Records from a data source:

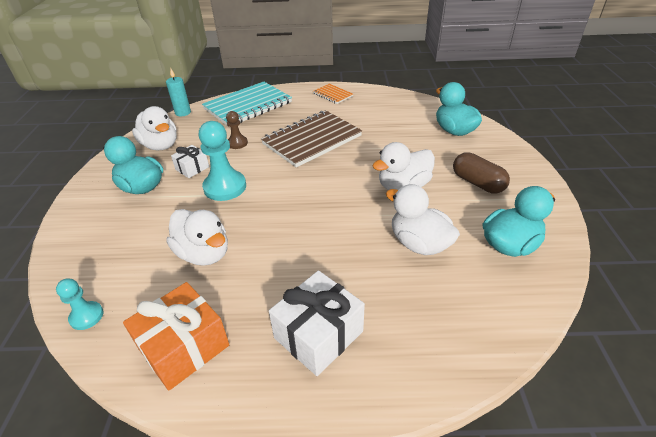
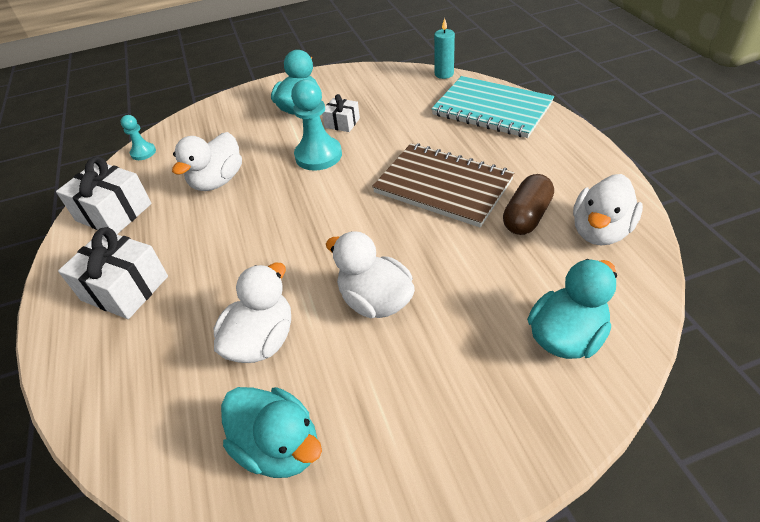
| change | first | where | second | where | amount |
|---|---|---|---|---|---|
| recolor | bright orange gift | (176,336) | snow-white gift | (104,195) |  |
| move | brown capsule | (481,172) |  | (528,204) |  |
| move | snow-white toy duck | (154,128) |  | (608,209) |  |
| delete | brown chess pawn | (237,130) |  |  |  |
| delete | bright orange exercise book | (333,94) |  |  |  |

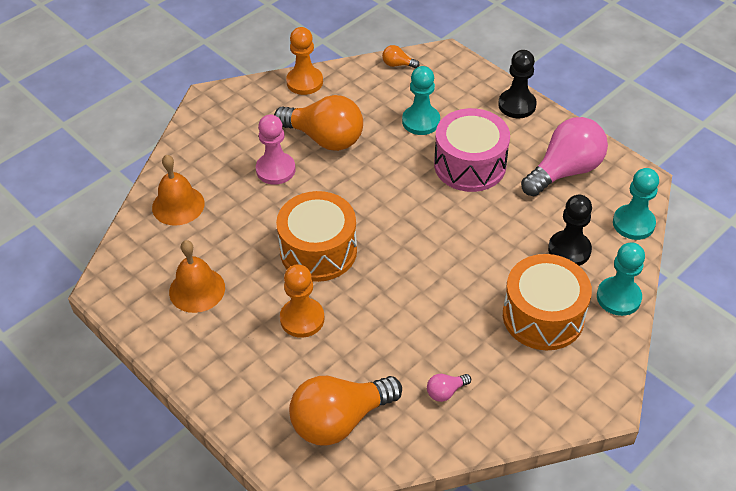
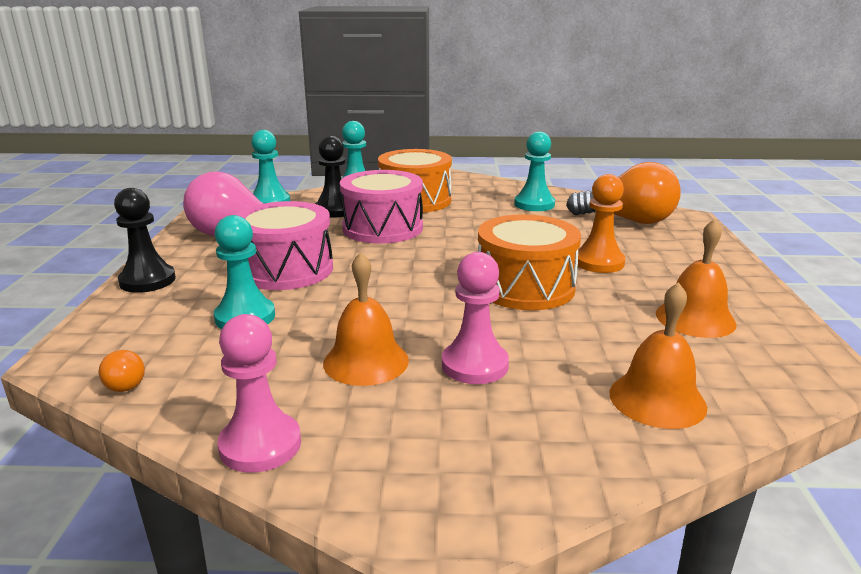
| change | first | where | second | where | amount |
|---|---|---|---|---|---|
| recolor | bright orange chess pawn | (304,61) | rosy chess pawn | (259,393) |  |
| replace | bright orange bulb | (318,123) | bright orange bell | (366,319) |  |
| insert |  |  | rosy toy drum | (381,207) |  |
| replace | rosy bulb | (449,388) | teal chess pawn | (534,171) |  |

**Work to complete**. The answer must repeat every record exactly, with all pictures left out.

**Exercise response**.
| change | first | where | second | where | amount |
|---|---|---|---|---|---|
| recolor | bright orange gift | (176,336) | snow-white gift | (104,195) |  |
| move | brown capsule | (481,172) |  | (528,204) |  |
| move | snow-white toy duck | (154,128) |  | (608,209) |  |
| delete | brown chess pawn | (237,130) |  |  |  |
| delete | bright orange exercise book | (333,94) |  |  |  |

| change | first | where | second | where | amount |
|---|---|---|---|---|---|
| recolor | bright orange chess pawn | (304,61) | rosy chess pawn | (259,393) |  |
| replace | bright orange bulb | (318,123) | bright orange bell | (366,319) |  |
| insert |  |  | rosy toy drum | (381,207) |  |
| replace | rosy bulb | (449,388) | teal chess pawn | (534,171) |  |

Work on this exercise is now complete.